Exercise data ::

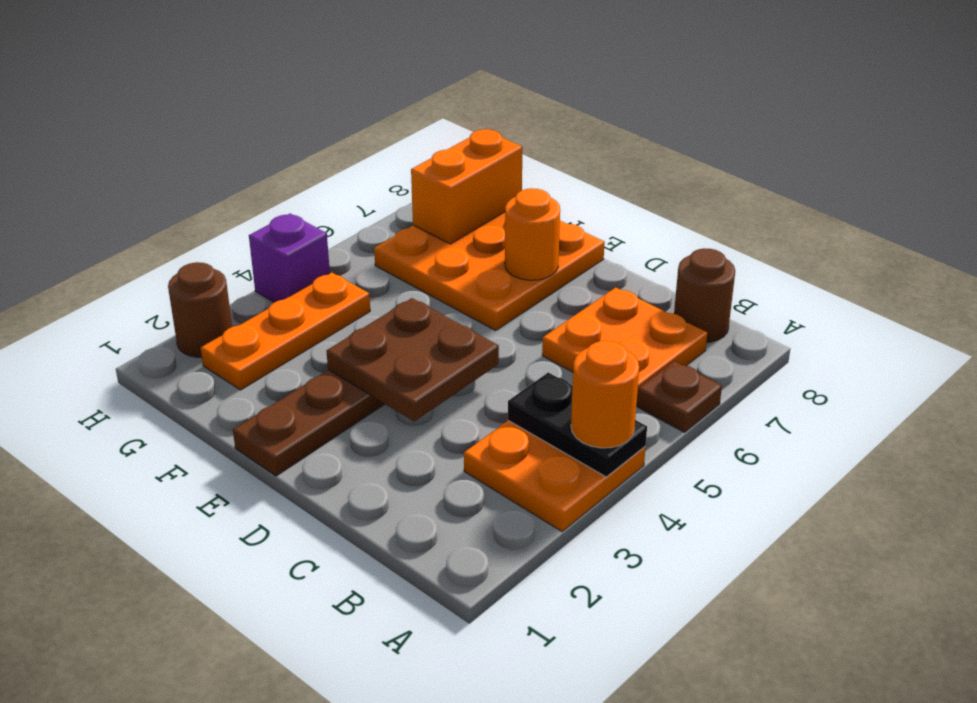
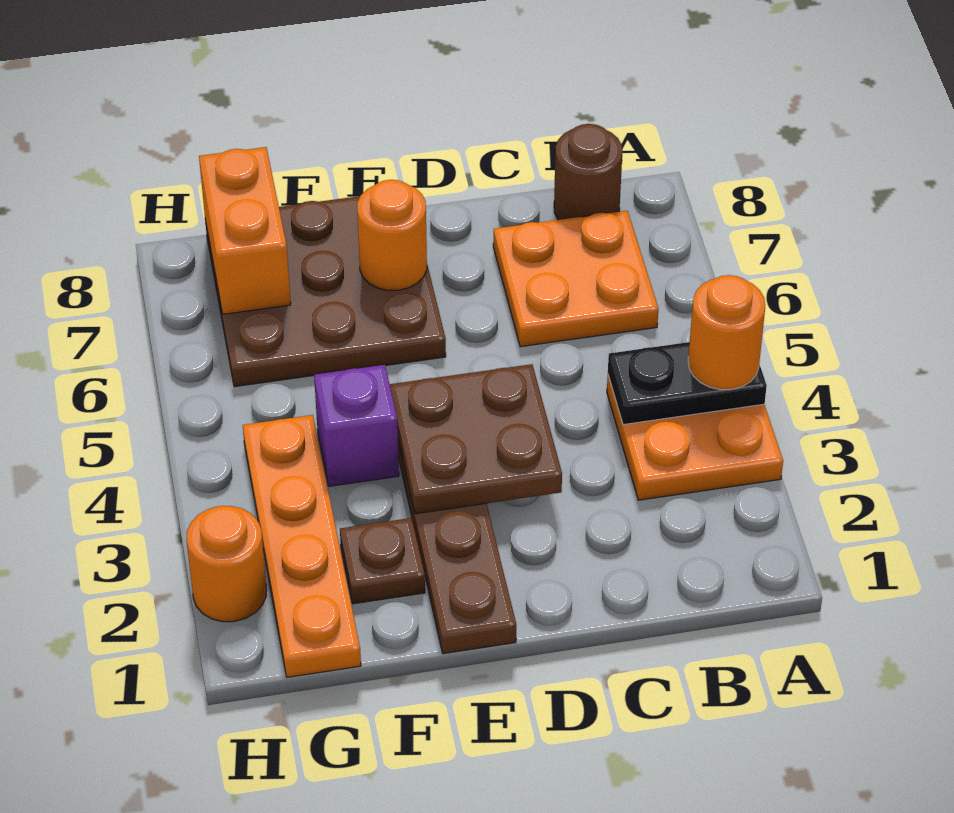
brown 1x1 plate [637,361,722,432] -> brown 1x1 plate moved to [340,518,425,604]
orange 3x3 plate [374,212,605,330] -> brown 3x3 plate [205,196,446,387]
orange 1x3 plate [201,272,370,390] -> orange 1x4 plate [243,415,361,677]
brown 1x1 round brick [168,262,232,357] -> orange 1x1 round brick [186,506,266,622]
purple 1x1 brick [249,214,330,302] -> purple 1x1 brick moved to [314,365,399,486]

Task to complete :: I'd like the records above given again exactly, please, without the pictures.

Solution for this exercise ::
brown 1x1 plate [637,361,722,432] -> brown 1x1 plate moved to [340,518,425,604]
orange 3x3 plate [374,212,605,330] -> brown 3x3 plate [205,196,446,387]
orange 1x3 plate [201,272,370,390] -> orange 1x4 plate [243,415,361,677]
brown 1x1 round brick [168,262,232,357] -> orange 1x1 round brick [186,506,266,622]
purple 1x1 brick [249,214,330,302] -> purple 1x1 brick moved to [314,365,399,486]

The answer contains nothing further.